▶ [PROBLEM]: Please report every line from the material that contains the word "green".

———

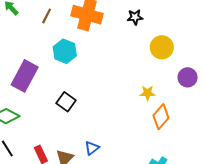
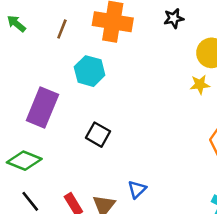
yellow star: (148, 93) -> (200, 85), moved

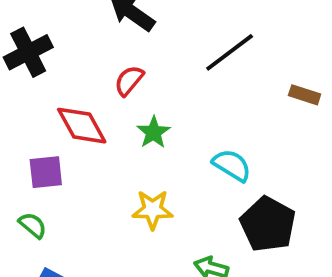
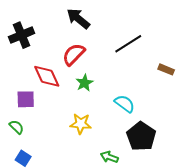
red semicircle: (129, 81) -> (74, 54), size x1.4

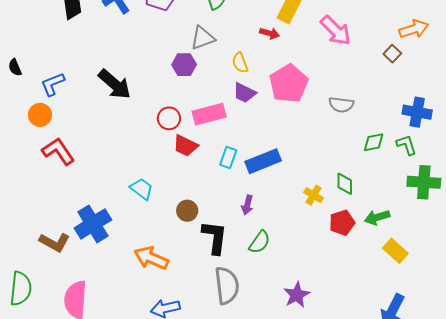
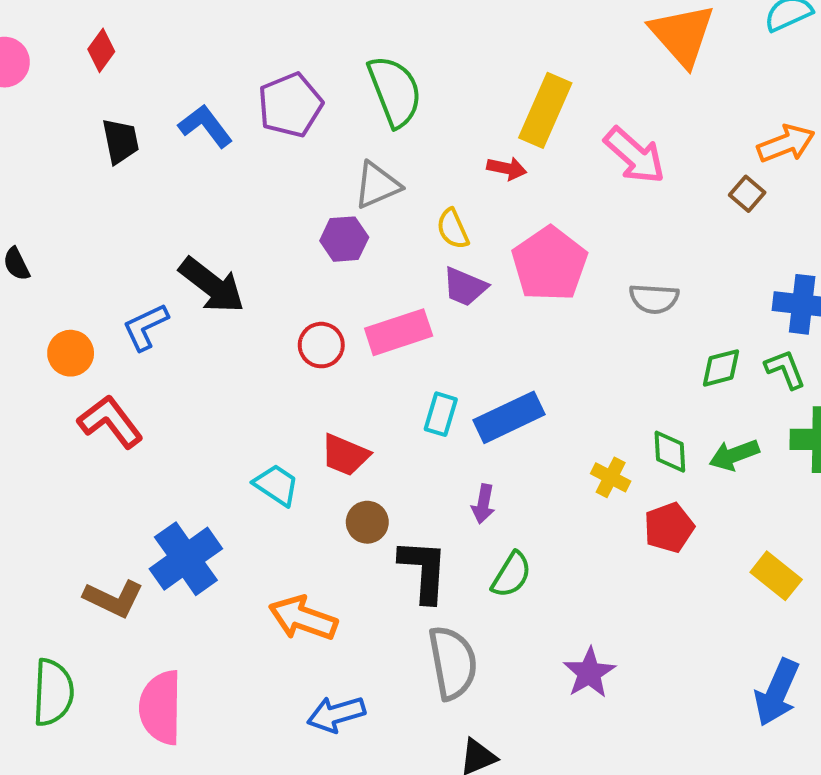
blue L-shape: (53, 84) -> (145, 327), moved
red trapezoid: (185, 146) -> (345, 455), moved
green arrow: (377, 217) -> (734, 455), moved

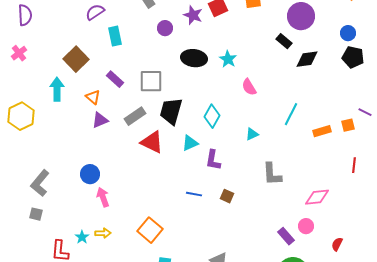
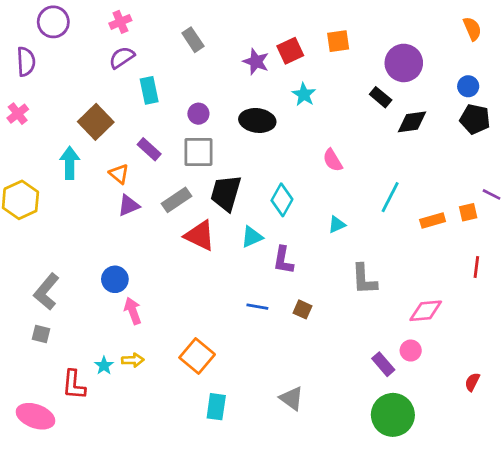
purple circle: (165, 28) -> (198, 114), moved
cyan star: (228, 59) -> (304, 94), moved
red semicircle: (337, 244) -> (472, 382), moved

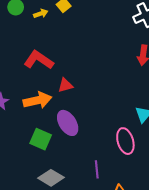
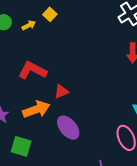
green square: (41, 139) -> (21, 146), moved

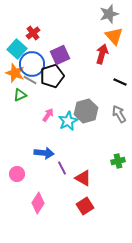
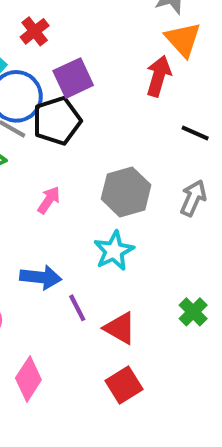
red cross: (33, 33) -> (35, 31), moved
gray arrow: (119, 114) -> (193, 198), turned 54
cyan star: (68, 121) -> (114, 251), moved
green cross: (118, 161) -> (193, 312), moved, turned -32

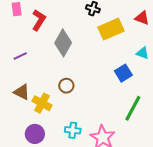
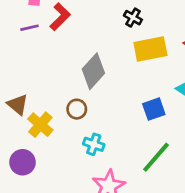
gray diamond: (63, 43) -> (93, 71), moved
purple line: (20, 56) -> (30, 28), moved
cyan cross: (73, 130) -> (94, 144), moved

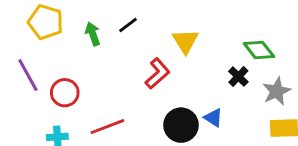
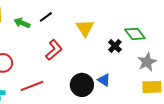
green arrow: (93, 34) -> (22, 23), turned -49
red L-shape: (157, 74) -> (54, 50), moved
black cross: (238, 77) -> (115, 46), moved

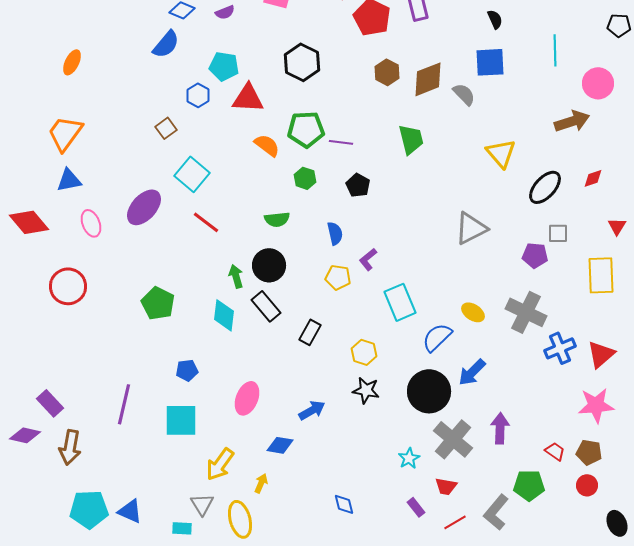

———

▶ [ANSWER TO THIS PROBLEM]:
green arrow: (377, 217) -> (734, 455), moved
green square: (41, 139) -> (21, 146), moved
green cross: (118, 161) -> (193, 312), moved, turned -32
green arrow: (93, 34) -> (22, 23), turned -49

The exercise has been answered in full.